[[ Records, beginning ]]

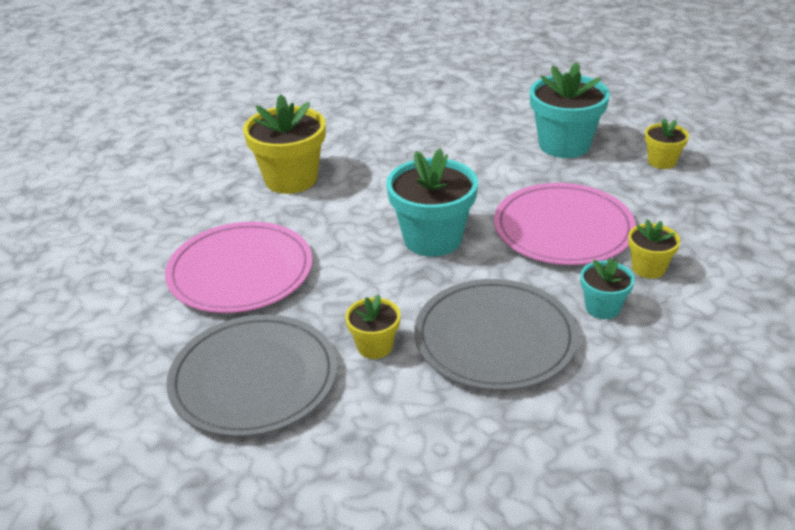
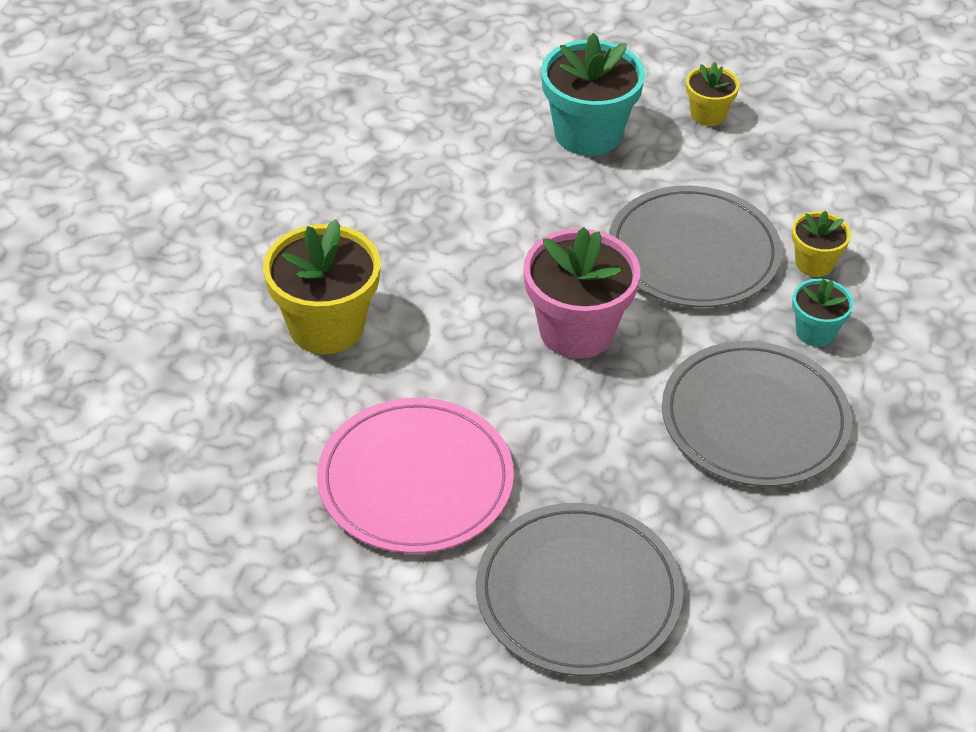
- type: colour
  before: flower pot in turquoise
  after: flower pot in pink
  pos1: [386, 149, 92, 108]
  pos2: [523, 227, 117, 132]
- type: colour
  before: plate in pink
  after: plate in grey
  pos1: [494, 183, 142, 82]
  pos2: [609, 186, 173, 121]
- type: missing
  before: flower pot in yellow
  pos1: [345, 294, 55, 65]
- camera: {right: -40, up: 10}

[[ Records, end ]]

* [Work task]:
Nothing but the lines from the one containing "before: plate in pink" to the end of the entries belongs in the answer, and each must match exactly.

* [Output for this exercise]:
  before: plate in pink
  after: plate in grey
  pos1: [494, 183, 142, 82]
  pos2: [609, 186, 173, 121]
- type: missing
  before: flower pot in yellow
  pos1: [345, 294, 55, 65]
- camera: {right: -40, up: 10}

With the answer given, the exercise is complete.